● Task inputs:

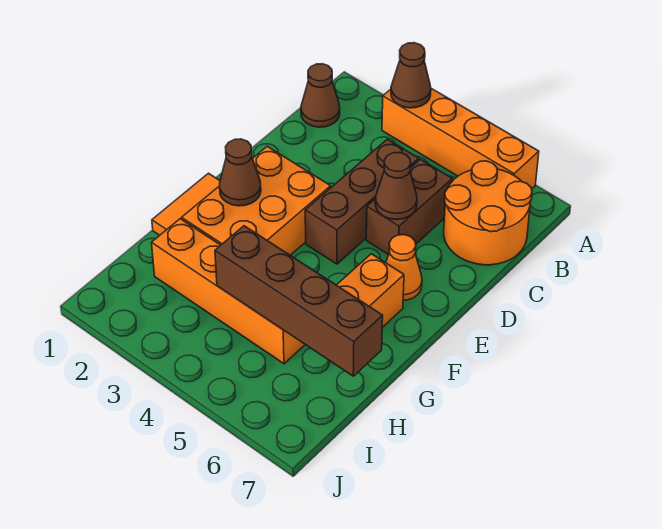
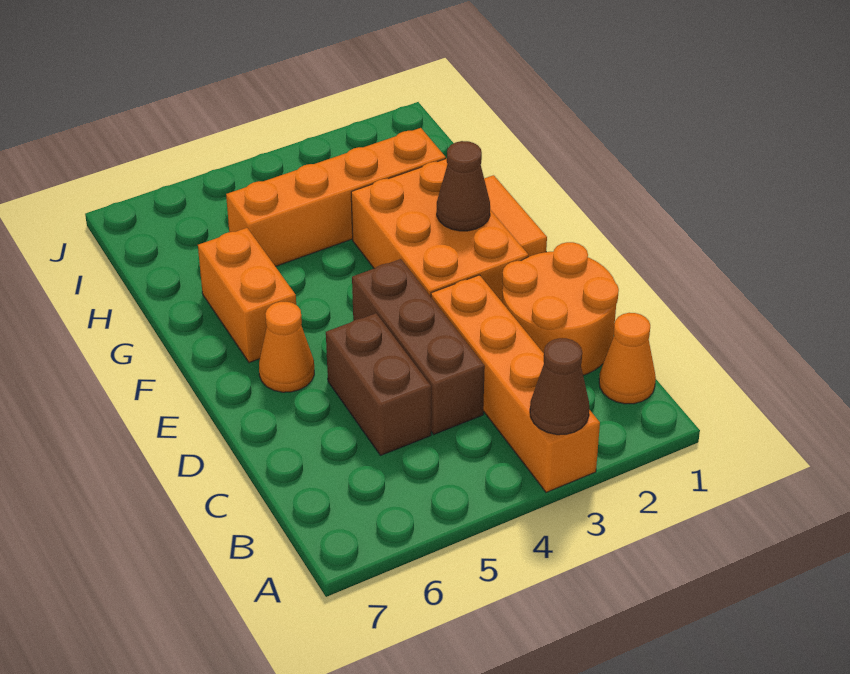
orange brick A3:A6 level 1 -> orange brick A3:D3 level 1
brown cone B1 level 1 -> orange cone B1 level 1
orange round brick B6:C7 level 1 -> orange round brick C1:D2 level 1
brown cone D5 level 2 -> none
brown brick H4:H7 level 2 -> none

● What is required:
Can you repeat every record above exactly, apart from the pictures?

● Solved exercise:
orange brick A3:A6 level 1 -> orange brick A3:D3 level 1
brown cone B1 level 1 -> orange cone B1 level 1
orange round brick B6:C7 level 1 -> orange round brick C1:D2 level 1
brown cone D5 level 2 -> none
brown brick H4:H7 level 2 -> none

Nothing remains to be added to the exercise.